### Short exercise
Please reproduce the listing below with "Jimmie Johnson" renamed to "J. Johnson" wherever it occurs. Leave everything else unchanged.

Entries for locating text and elements
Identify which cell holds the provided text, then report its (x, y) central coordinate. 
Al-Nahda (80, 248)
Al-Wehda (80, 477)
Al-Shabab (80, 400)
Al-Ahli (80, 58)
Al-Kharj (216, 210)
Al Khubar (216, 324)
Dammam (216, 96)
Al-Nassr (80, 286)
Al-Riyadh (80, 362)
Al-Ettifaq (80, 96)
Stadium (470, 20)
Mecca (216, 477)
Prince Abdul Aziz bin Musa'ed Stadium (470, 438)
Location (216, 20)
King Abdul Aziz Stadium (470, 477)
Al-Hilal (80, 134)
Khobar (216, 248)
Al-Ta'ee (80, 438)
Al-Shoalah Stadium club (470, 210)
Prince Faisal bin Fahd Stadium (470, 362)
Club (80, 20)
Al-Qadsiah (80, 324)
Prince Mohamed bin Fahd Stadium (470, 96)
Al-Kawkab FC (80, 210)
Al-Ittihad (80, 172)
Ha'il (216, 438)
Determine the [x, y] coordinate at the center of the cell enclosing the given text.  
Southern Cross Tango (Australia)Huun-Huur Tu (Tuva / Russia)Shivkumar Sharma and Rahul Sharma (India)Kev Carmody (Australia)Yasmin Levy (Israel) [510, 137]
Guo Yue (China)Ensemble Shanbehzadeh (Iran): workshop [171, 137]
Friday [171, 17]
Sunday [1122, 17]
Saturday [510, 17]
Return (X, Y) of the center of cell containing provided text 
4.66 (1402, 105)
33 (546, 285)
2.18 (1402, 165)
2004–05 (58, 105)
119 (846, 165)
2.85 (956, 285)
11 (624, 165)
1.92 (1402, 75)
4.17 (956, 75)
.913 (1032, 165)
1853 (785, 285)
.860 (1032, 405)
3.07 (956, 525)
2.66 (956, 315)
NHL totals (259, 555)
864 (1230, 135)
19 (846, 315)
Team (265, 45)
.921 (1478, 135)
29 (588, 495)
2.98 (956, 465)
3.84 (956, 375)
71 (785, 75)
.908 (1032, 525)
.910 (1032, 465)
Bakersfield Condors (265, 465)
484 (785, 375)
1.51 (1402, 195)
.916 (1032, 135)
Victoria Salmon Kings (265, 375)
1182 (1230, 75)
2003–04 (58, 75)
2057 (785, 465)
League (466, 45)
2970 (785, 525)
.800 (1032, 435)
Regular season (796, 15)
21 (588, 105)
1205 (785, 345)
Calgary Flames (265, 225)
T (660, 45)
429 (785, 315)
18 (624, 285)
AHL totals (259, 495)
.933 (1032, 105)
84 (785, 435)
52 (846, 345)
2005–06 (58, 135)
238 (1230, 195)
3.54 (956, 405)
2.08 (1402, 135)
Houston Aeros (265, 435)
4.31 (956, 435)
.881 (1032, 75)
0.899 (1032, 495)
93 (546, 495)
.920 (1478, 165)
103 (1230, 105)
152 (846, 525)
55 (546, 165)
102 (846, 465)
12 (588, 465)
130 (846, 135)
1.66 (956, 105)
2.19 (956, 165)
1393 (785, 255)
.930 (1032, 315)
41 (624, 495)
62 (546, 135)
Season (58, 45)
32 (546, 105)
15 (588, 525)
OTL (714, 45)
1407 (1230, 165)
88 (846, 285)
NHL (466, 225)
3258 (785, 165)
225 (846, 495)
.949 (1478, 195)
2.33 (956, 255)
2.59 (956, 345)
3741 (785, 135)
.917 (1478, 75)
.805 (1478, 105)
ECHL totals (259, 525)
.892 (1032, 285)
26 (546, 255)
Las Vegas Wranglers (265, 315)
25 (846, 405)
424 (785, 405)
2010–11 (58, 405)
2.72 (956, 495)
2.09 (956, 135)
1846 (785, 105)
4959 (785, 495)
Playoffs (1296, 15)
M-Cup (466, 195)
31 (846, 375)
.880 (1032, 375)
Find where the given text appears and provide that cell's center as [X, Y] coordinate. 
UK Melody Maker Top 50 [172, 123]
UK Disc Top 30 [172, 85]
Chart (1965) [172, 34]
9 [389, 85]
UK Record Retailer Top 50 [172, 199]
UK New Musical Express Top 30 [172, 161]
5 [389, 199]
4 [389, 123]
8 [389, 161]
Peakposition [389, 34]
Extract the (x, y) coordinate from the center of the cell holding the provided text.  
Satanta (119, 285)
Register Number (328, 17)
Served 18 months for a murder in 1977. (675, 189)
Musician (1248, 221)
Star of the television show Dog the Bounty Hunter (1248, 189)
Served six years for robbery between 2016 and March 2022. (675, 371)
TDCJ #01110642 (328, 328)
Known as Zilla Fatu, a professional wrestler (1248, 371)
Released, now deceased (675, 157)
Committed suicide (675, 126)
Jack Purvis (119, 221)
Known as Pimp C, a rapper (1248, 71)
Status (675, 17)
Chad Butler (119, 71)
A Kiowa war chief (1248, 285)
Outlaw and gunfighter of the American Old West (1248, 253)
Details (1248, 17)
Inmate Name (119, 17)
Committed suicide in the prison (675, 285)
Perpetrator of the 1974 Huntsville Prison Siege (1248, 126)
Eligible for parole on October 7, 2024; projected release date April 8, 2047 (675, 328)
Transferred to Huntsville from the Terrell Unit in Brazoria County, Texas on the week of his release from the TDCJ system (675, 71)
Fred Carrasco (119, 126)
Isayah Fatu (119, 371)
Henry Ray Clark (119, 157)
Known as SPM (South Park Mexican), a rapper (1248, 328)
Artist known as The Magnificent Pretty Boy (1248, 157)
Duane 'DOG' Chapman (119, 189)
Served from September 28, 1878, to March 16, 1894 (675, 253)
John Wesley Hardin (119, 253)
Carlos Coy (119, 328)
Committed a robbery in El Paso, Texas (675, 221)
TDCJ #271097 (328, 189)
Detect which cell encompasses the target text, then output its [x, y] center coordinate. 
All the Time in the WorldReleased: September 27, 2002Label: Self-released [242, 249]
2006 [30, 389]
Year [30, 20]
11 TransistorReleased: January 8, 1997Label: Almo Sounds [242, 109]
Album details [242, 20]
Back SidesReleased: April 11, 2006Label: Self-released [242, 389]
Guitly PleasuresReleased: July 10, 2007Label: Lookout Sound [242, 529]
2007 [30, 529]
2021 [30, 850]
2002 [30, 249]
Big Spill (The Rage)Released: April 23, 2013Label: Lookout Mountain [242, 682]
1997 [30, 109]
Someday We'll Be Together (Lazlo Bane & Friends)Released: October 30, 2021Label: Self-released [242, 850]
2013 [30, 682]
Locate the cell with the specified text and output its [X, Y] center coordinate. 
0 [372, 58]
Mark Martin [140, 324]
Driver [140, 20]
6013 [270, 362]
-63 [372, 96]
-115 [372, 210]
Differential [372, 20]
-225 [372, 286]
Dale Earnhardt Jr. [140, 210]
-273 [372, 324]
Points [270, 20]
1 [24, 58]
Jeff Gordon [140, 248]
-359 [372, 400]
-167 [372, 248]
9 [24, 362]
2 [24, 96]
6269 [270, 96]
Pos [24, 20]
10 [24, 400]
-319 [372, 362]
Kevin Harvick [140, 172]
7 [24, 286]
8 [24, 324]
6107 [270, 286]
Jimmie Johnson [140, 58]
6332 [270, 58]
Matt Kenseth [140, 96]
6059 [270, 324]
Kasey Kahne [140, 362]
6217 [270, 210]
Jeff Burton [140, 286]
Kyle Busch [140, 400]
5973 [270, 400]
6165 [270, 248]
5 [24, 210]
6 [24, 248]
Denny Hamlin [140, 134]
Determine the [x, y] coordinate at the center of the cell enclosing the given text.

### Complete response
Identify which cell holds the provided text, then report its (x, y) central coordinate. 
Al-Nahda (80, 248)
Al-Wehda (80, 477)
Al-Shabab (80, 400)
Al-Ahli (80, 58)
Al-Kharj (216, 210)
Al Khubar (216, 324)
Dammam (216, 96)
Al-Nassr (80, 286)
Al-Riyadh (80, 362)
Al-Ettifaq (80, 96)
Stadium (470, 20)
Mecca (216, 477)
Prince Abdul Aziz bin Musa'ed Stadium (470, 438)
Location (216, 20)
King Abdul Aziz Stadium (470, 477)
Al-Hilal (80, 134)
Khobar (216, 248)
Al-Ta'ee (80, 438)
Al-Shoalah Stadium club (470, 210)
Prince Faisal bin Fahd Stadium (470, 362)
Club (80, 20)
Al-Qadsiah (80, 324)
Prince Mohamed bin Fahd Stadium (470, 96)
Al-Kawkab FC (80, 210)
Al-Ittihad (80, 172)
Ha'il (216, 438)
Determine the [x, y] coordinate at the center of the cell enclosing the given text.  
Southern Cross Tango (Australia)Huun-Huur Tu (Tuva / Russia)Shivkumar Sharma and Rahul Sharma (India)Kev Carmody (Australia)Yasmin Levy (Israel) [510, 137]
Guo Yue (China)Ensemble Shanbehzadeh (Iran): workshop [171, 137]
Friday [171, 17]
Sunday [1122, 17]
Saturday [510, 17]
Return (X, Y) of the center of cell containing provided text 
4.66 (1402, 105)
33 (546, 285)
2.18 (1402, 165)
2004–05 (58, 105)
119 (846, 165)
2.85 (956, 285)
11 (624, 165)
1.92 (1402, 75)
4.17 (956, 75)
.913 (1032, 165)
1853 (785, 285)
.860 (1032, 405)
3.07 (956, 525)
2.66 (956, 315)
NHL totals (259, 555)
864 (1230, 135)
19 (846, 315)
Team (265, 45)
.921 (1478, 135)
29 (588, 495)
2.98 (956, 465)
3.84 (956, 375)
71 (785, 75)
.908 (1032, 525)
.910 (1032, 465)
Bakersfield Condors (265, 465)
484 (785, 375)
1.51 (1402, 195)
.916 (1032, 135)
Victoria Salmon Kings (265, 375)
1182 (1230, 75)
2003–04 (58, 75)
2057 (785, 465)
League (466, 45)
2970 (785, 525)
.800 (1032, 435)
Regular season (796, 15)
21 (588, 105)
1205 (785, 345)
Calgary Flames (265, 225)
T (660, 45)
429 (785, 315)
18 (624, 285)
AHL totals (259, 495)
.933 (1032, 105)
84 (785, 435)
52 (846, 345)
2005–06 (58, 135)
238 (1230, 195)
3.54 (956, 405)
2.08 (1402, 135)
Houston Aeros (265, 435)
4.31 (956, 435)
.881 (1032, 75)
0.899 (1032, 495)
93 (546, 495)
.920 (1478, 165)
103 (1230, 105)
152 (846, 525)
55 (546, 165)
102 (846, 465)
12 (588, 465)
130 (846, 135)
1.66 (956, 105)
2.19 (956, 165)
1393 (785, 255)
.930 (1032, 315)
41 (624, 495)
62 (546, 135)
Season (58, 45)
32 (546, 105)
15 (588, 525)
OTL (714, 45)
1407 (1230, 165)
88 (846, 285)
NHL (466, 225)
3258 (785, 165)
225 (846, 495)
.949 (1478, 195)
2.33 (956, 255)
2.59 (956, 345)
3741 (785, 135)
.917 (1478, 75)
.805 (1478, 105)
ECHL totals (259, 525)
.892 (1032, 285)
26 (546, 255)
Las Vegas Wranglers (265, 315)
25 (846, 405)
424 (785, 405)
2010–11 (58, 405)
2.72 (956, 495)
2.09 (956, 135)
1846 (785, 105)
4959 (785, 495)
Playoffs (1296, 15)
M-Cup (466, 195)
31 (846, 375)
.880 (1032, 375)
Find where the given text appears and provide that cell's center as [X, Y] coordinate. 
UK Melody Maker Top 50 [172, 123]
UK Disc Top 30 [172, 85]
Chart (1965) [172, 34]
9 [389, 85]
UK Record Retailer Top 50 [172, 199]
UK New Musical Express Top 30 [172, 161]
5 [389, 199]
4 [389, 123]
8 [389, 161]
Peakposition [389, 34]
Extract the (x, y) coordinate from the center of the cell holding the provided text.  
Satanta (119, 285)
Register Number (328, 17)
Served 18 months for a murder in 1977. (675, 189)
Musician (1248, 221)
Star of the television show Dog the Bounty Hunter (1248, 189)
Served six years for robbery between 2016 and March 2022. (675, 371)
TDCJ #01110642 (328, 328)
Known as Zilla Fatu, a professional wrestler (1248, 371)
Released, now deceased (675, 157)
Committed suicide (675, 126)
Jack Purvis (119, 221)
Known as Pimp C, a rapper (1248, 71)
Status (675, 17)
Chad Butler (119, 71)
A Kiowa war chief (1248, 285)
Outlaw and gunfighter of the American Old West (1248, 253)
Details (1248, 17)
Inmate Name (119, 17)
Committed suicide in the prison (675, 285)
Perpetrator of the 1974 Huntsville Prison Siege (1248, 126)
Eligible for parole on October 7, 2024; projected release date April 8, 2047 (675, 328)
Transferred to Huntsville from the Terrell Unit in Brazoria County, Texas on the week of his release from the TDCJ system (675, 71)
Fred Carrasco (119, 126)
Isayah Fatu (119, 371)
Henry Ray Clark (119, 157)
Known as SPM (South Park Mexican), a rapper (1248, 328)
Artist known as The Magnificent Pretty Boy (1248, 157)
Duane 'DOG' Chapman (119, 189)
Served from September 28, 1878, to March 16, 1894 (675, 253)
John Wesley Hardin (119, 253)
Carlos Coy (119, 328)
Committed a robbery in El Paso, Texas (675, 221)
TDCJ #271097 (328, 189)
Detect which cell encompasses the target text, then output its [x, y] center coordinate. 
All the Time in the WorldReleased: September 27, 2002Label: Self-released [242, 249]
2006 [30, 389]
Year [30, 20]
11 TransistorReleased: January 8, 1997Label: Almo Sounds [242, 109]
Album details [242, 20]
Back SidesReleased: April 11, 2006Label: Self-released [242, 389]
Guitly PleasuresReleased: July 10, 2007Label: Lookout Sound [242, 529]
2007 [30, 529]
2021 [30, 850]
2002 [30, 249]
Big Spill (The Rage)Released: April 23, 2013Label: Lookout Mountain [242, 682]
1997 [30, 109]
Someday We'll Be Together (Lazlo Bane & Friends)Released: October 30, 2021Label: Self-released [242, 850]
2013 [30, 682]
Locate the cell with the specified text and output its [X, Y] center coordinate. 
0 [372, 58]
Mark Martin [140, 324]
Driver [140, 20]
6013 [270, 362]
-63 [372, 96]
-115 [372, 210]
Differential [372, 20]
-225 [372, 286]
Dale Earnhardt Jr. [140, 210]
-273 [372, 324]
Points [270, 20]
1 [24, 58]
Jeff Gordon [140, 248]
-359 [372, 400]
-167 [372, 248]
9 [24, 362]
2 [24, 96]
6269 [270, 96]
Pos [24, 20]
10 [24, 400]
-319 [372, 362]
Kevin Harvick [140, 172]
7 [24, 286]
8 [24, 324]
6107 [270, 286]
J. Johnson [140, 58]
6332 [270, 58]
Matt Kenseth [140, 96]
6059 [270, 324]
Kasey Kahne [140, 362]
6217 [270, 210]
Jeff Burton [140, 286]
Kyle Busch [140, 400]
5973 [270, 400]
6165 [270, 248]
5 [24, 210]
6 [24, 248]
Denny Hamlin [140, 134]
Determine the [x, y] coordinate at the center of the cell enclosing the given text.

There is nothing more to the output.